• AVAILABLE DATA

======

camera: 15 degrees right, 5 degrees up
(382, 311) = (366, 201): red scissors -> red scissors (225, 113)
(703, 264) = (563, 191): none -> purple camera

======

• TASK DESCRIPTION
The lines you need are those holding the word "camera"; copy each of them from the material above.

• SOLUTION FOR THIS TASK
camera: 15 degrees right, 5 degrees up
(703, 264) = (563, 191): none -> purple camera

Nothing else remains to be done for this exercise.